▸ **Your goal**: Of the lines below, write out exactly those from the line with "orange pyramid [297,145,346,191]" through the line with "turquoise battery [581,219,644,326]", both included, and skip the rest.

START Records for this task

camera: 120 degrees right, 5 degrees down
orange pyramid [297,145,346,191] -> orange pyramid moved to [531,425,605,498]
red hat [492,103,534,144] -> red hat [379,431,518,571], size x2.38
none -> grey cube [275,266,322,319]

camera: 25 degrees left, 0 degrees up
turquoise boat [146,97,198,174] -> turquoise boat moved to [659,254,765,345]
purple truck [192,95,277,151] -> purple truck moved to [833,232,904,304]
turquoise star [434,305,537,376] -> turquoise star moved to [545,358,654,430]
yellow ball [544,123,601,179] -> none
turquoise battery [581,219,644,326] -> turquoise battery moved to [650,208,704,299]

END Records for this task
START Records for this task

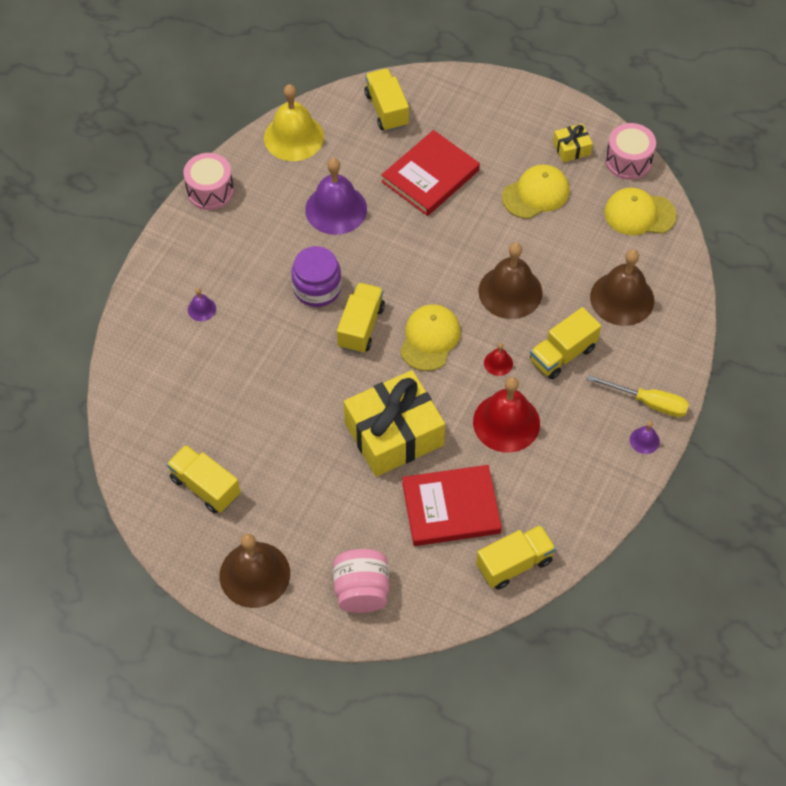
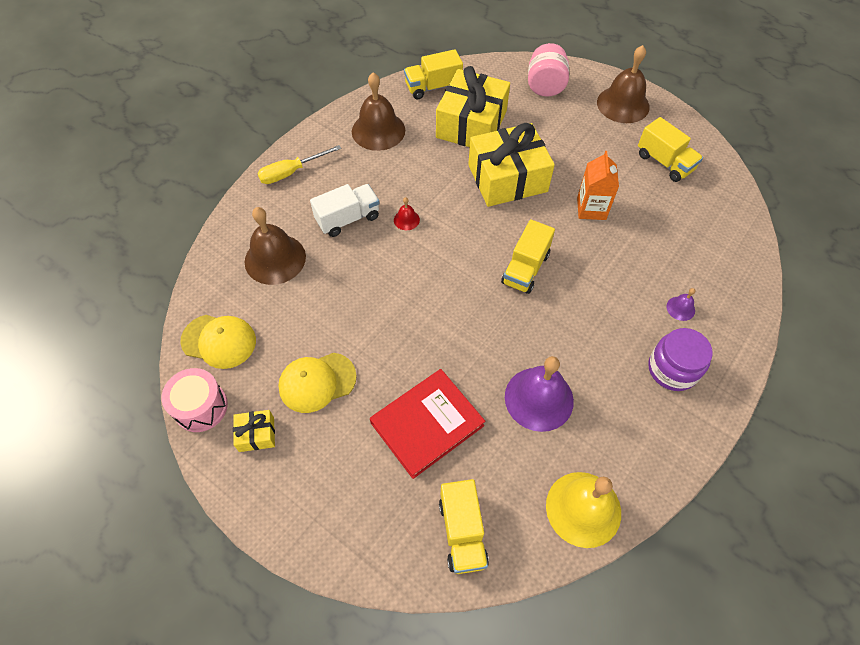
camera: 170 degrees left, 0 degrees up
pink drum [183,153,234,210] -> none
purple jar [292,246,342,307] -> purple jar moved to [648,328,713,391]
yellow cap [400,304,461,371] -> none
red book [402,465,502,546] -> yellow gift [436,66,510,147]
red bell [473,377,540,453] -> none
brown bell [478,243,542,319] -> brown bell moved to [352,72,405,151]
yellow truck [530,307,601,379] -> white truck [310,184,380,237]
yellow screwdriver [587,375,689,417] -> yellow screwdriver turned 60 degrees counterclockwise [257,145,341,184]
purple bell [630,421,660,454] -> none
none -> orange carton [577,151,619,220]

END Records for this task

▸ **Answer to this task**:
orange pyramid [297,145,346,191] -> orange pyramid moved to [531,425,605,498]
red hat [492,103,534,144] -> red hat [379,431,518,571], size x2.38
none -> grey cube [275,266,322,319]

camera: 25 degrees left, 0 degrees up
turquoise boat [146,97,198,174] -> turquoise boat moved to [659,254,765,345]
purple truck [192,95,277,151] -> purple truck moved to [833,232,904,304]
turquoise star [434,305,537,376] -> turquoise star moved to [545,358,654,430]
yellow ball [544,123,601,179] -> none
turquoise battery [581,219,644,326] -> turquoise battery moved to [650,208,704,299]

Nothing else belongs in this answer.